[[ DATASET CONTENT open ]]

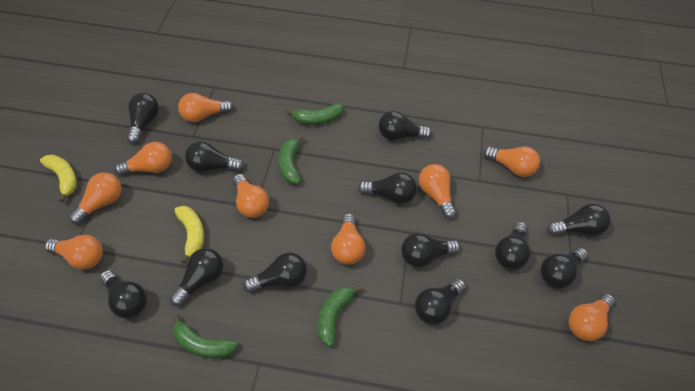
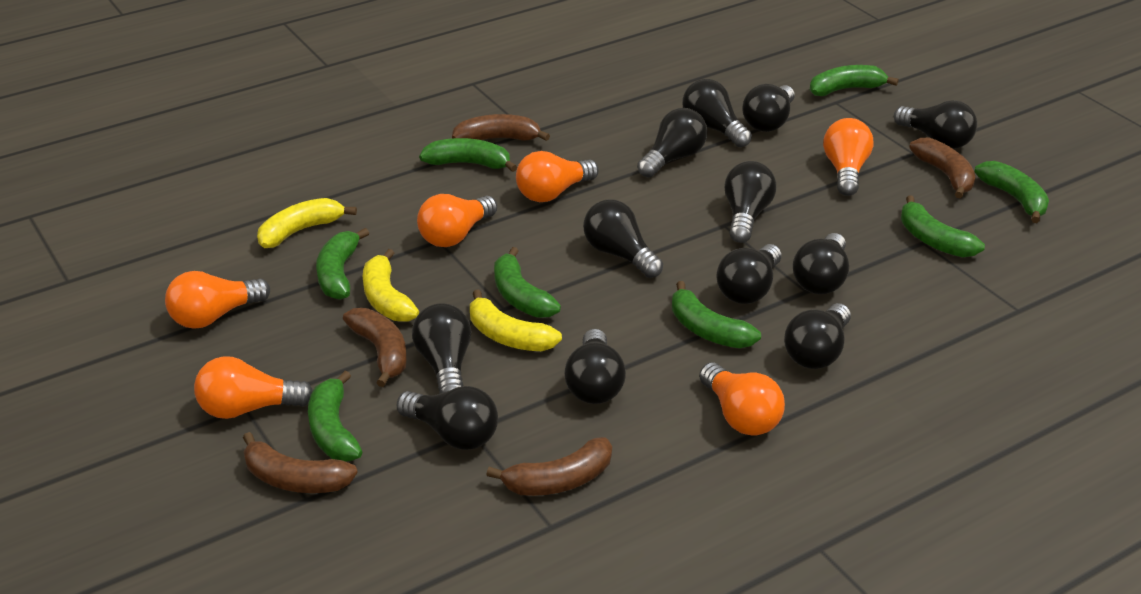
brown banana: 0 -> 5
green banana: 4 -> 8
orange light bulb: 9 -> 6
yellow banana: 2 -> 3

[[ DATASET CONTENT closed ]]

WHAT THE TASK ASKS: Return only the number of lines in the data above that include the word "banana".

RESPONSE FOR THIS EXERCISE: 3